YOUR ASSIGNMENT => Output the records exactly as they appear, with no pictures included.

(Scene difference descriptions)
——————————

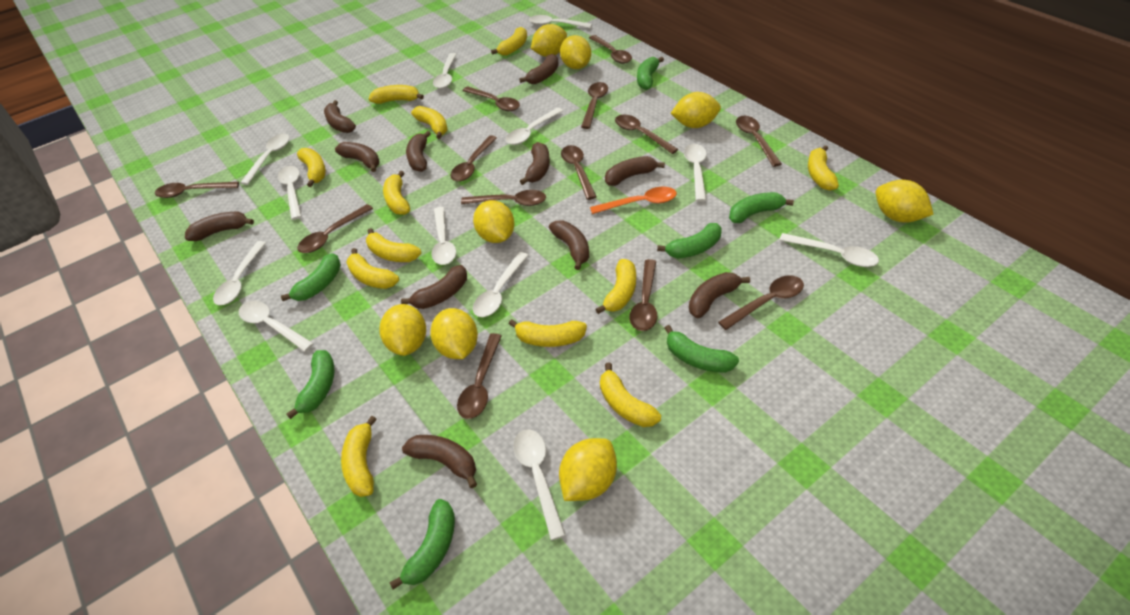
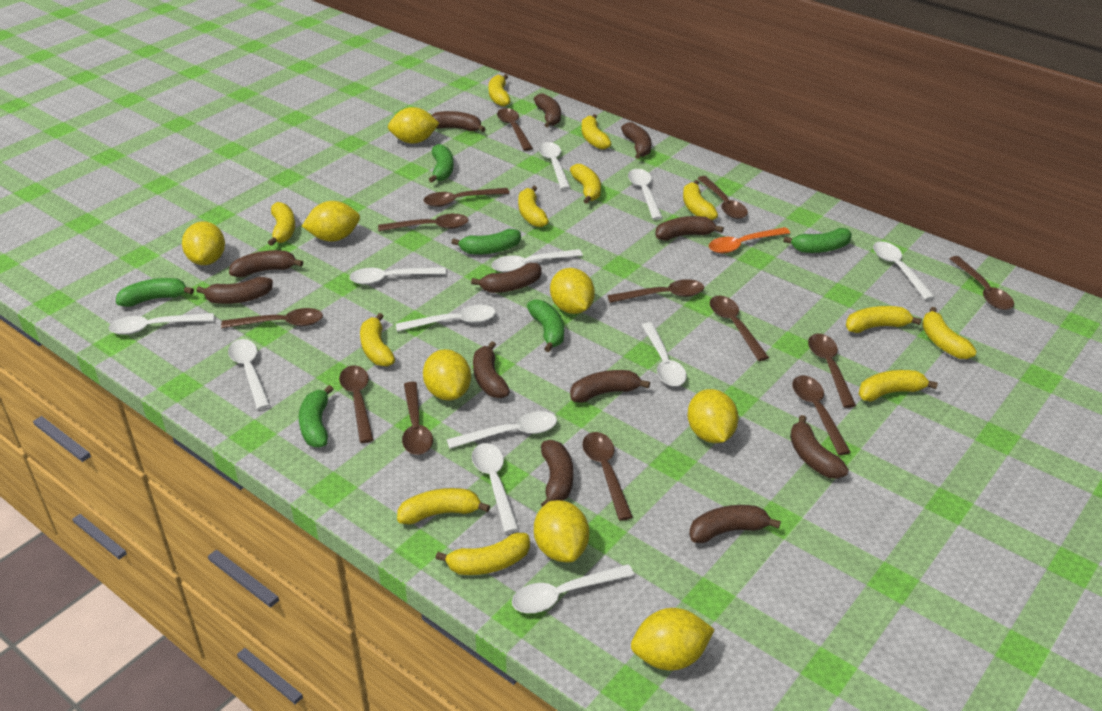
brown banana: 11 -> 12
green banana: 7 -> 6

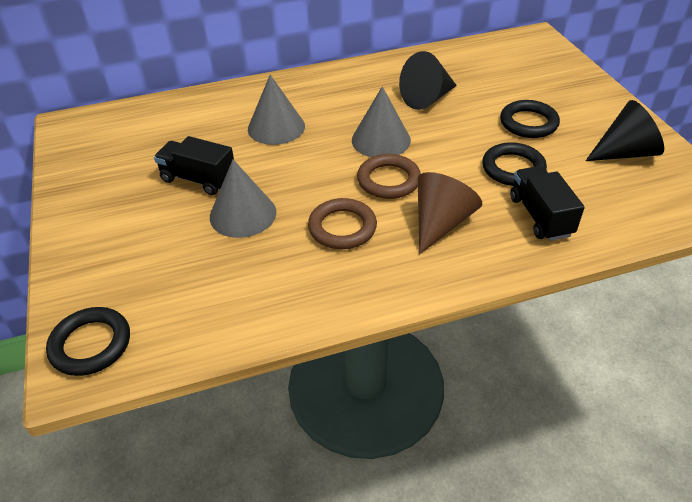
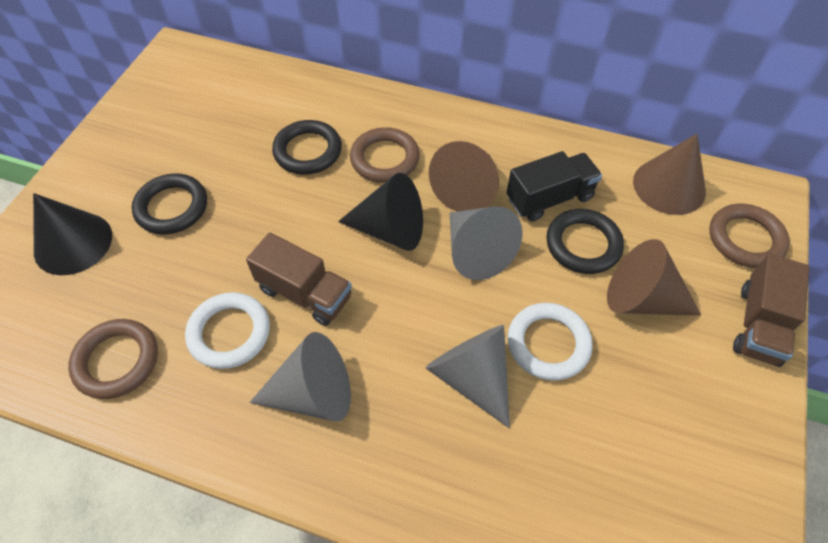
black truck: 2 -> 1
brown cone: 1 -> 3
brown ring: 2 -> 3
brown truck: 0 -> 2
white ring: 0 -> 2

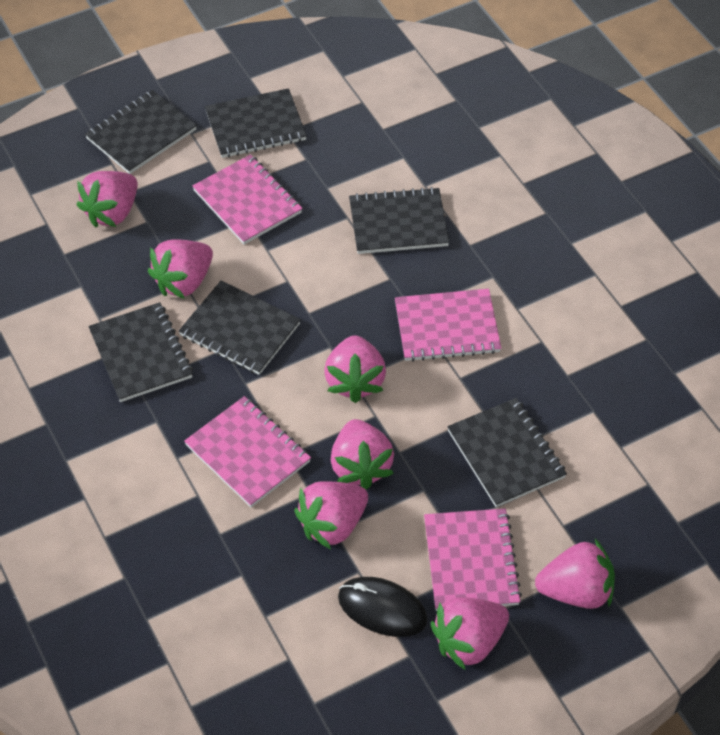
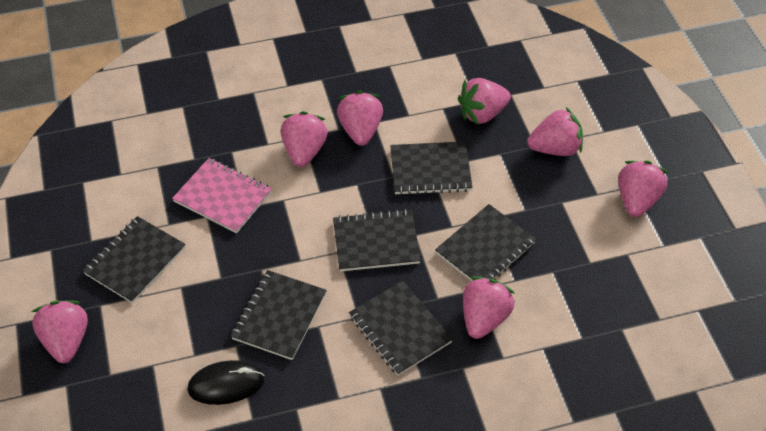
pink notebook: 4 -> 1

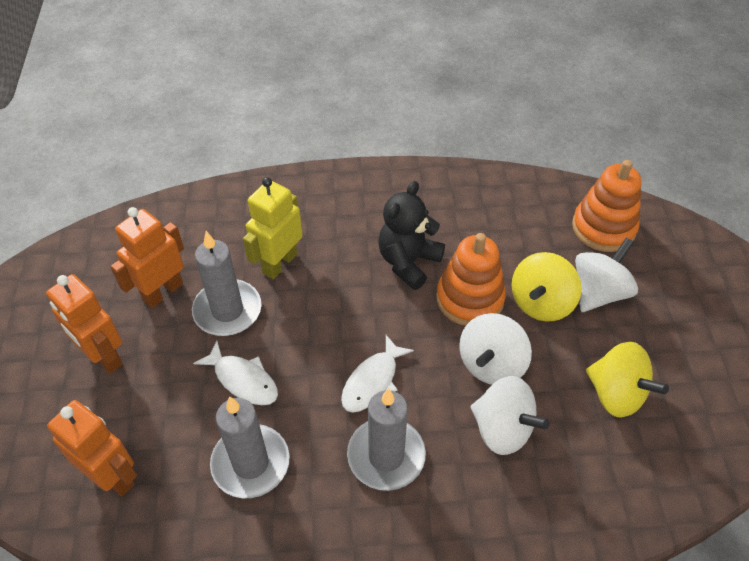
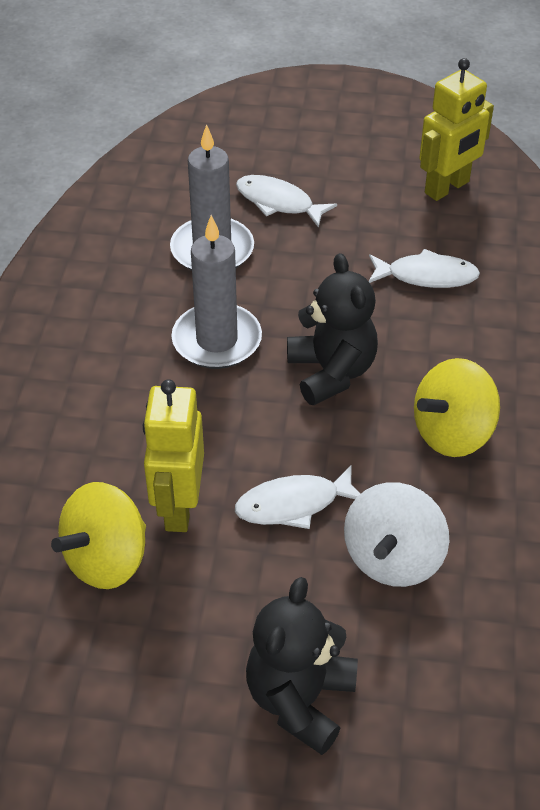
black teddy bear: 1 -> 2
grey candle: 3 -> 2
orange robot: 3 -> 0
orange stacking toy: 2 -> 0
white fish: 2 -> 3
white spinning top: 3 -> 1
yellow robot: 1 -> 2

——————————

ANSWER TO THIS EXERCISE =>
brown banana: 11 -> 12
green banana: 7 -> 6

black truck: 2 -> 1
brown cone: 1 -> 3
brown ring: 2 -> 3
brown truck: 0 -> 2
white ring: 0 -> 2

pink notebook: 4 -> 1

black teddy bear: 1 -> 2
grey candle: 3 -> 2
orange robot: 3 -> 0
orange stacking toy: 2 -> 0
white fish: 2 -> 3
white spinning top: 3 -> 1
yellow robot: 1 -> 2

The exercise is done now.